With pictures left out, output exactly the lines from the line holding "(449, 168) = (378, 583): grey" through the end of the data, both included.

Start of GIVEN INFORMATION

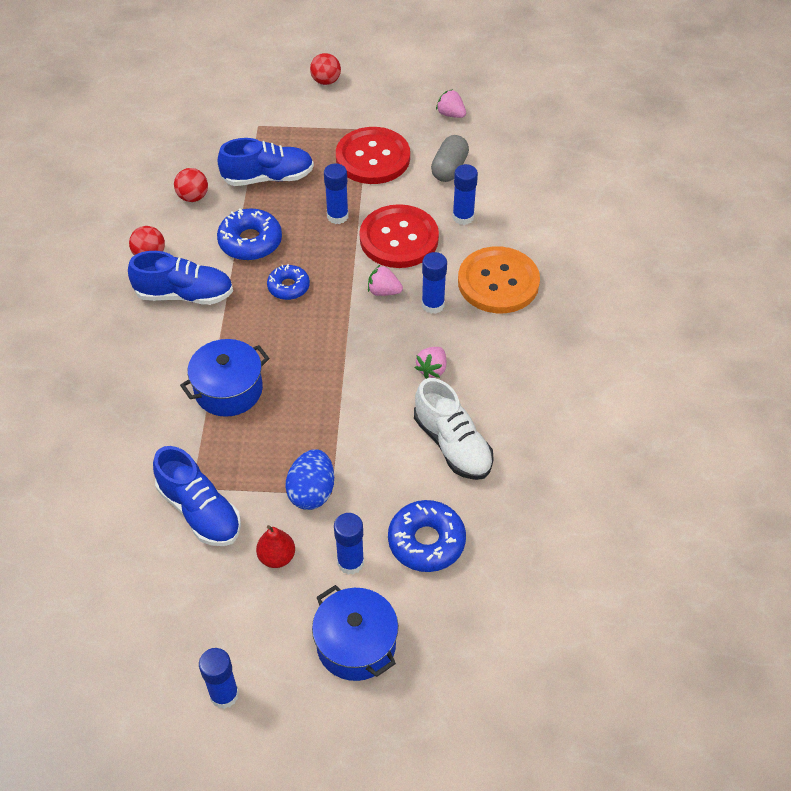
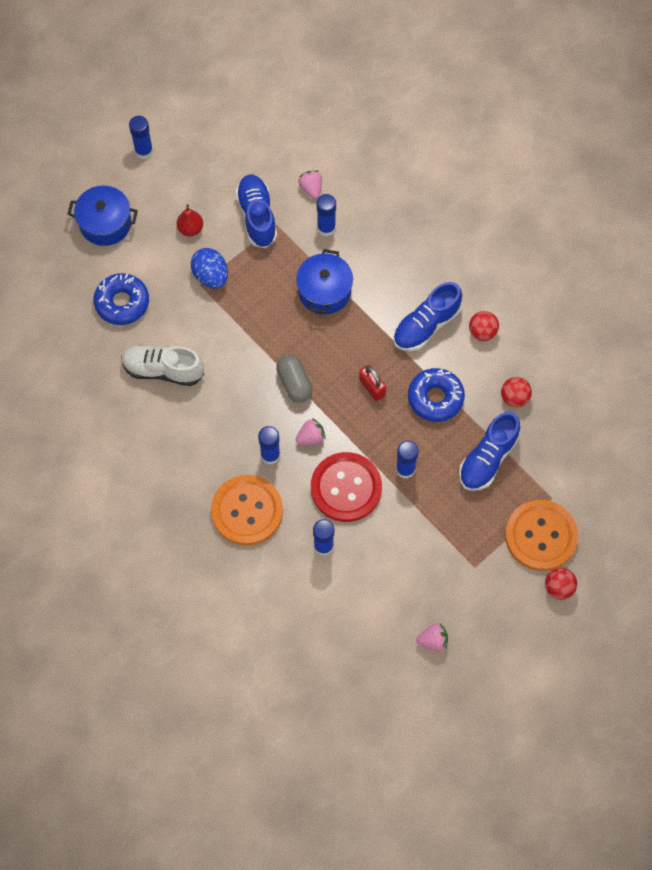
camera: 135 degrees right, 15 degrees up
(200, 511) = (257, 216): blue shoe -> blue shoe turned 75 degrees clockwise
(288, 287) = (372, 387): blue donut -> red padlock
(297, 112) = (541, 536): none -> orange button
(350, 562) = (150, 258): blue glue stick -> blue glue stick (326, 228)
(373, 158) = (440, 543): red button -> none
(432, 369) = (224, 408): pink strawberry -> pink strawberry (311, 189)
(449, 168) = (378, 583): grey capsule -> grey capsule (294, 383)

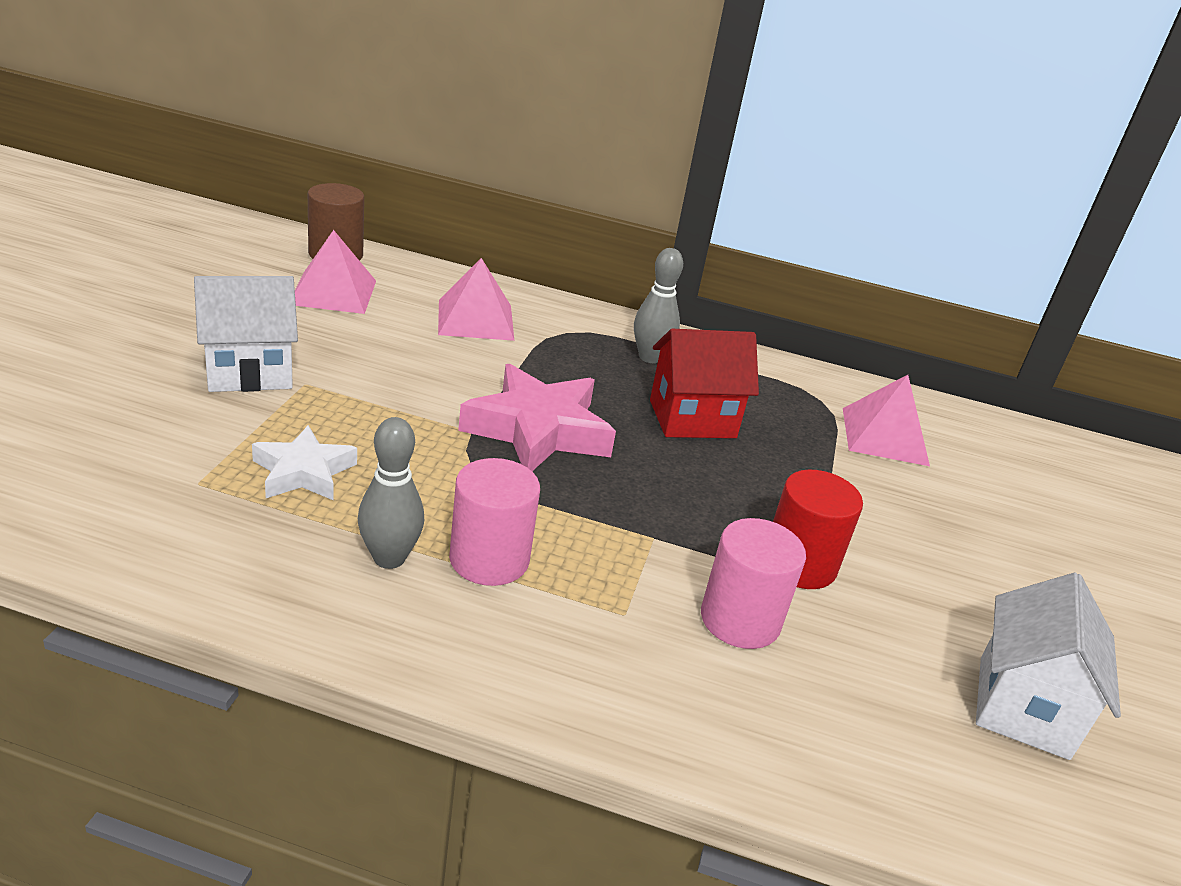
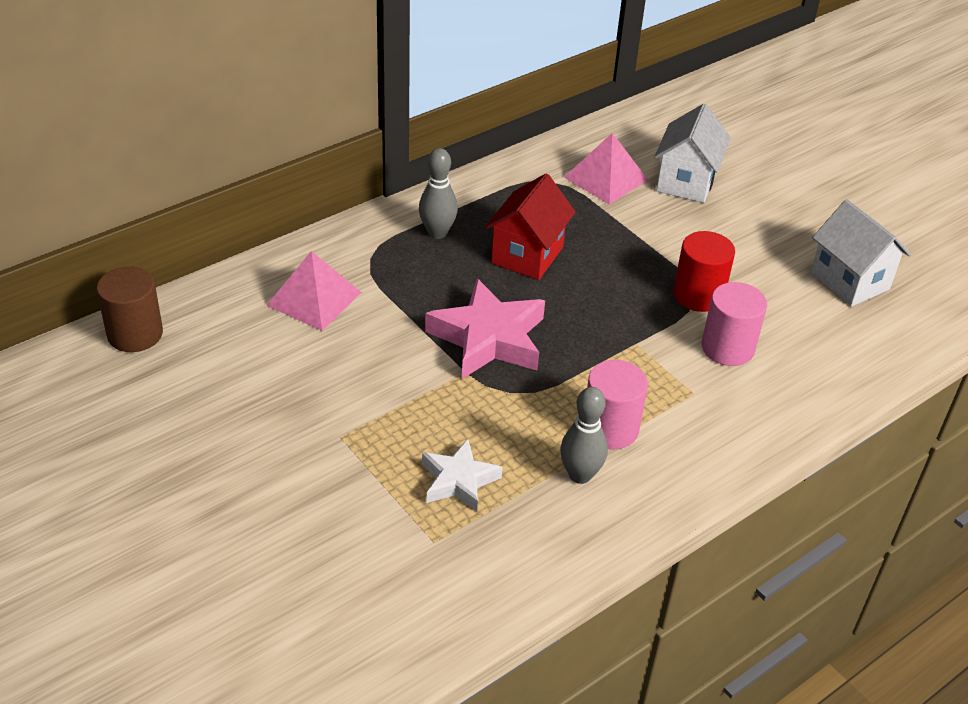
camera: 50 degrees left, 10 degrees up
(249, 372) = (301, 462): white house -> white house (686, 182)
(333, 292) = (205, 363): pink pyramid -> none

End of GIVEN INFORMATION

TASK OUTPUT
(449, 168) = (378, 583): grey capsule -> grey capsule (294, 383)

camera: 50 degrees left, 10 degrees up
(249, 372) = (301, 462): white house -> white house (686, 182)
(333, 292) = (205, 363): pink pyramid -> none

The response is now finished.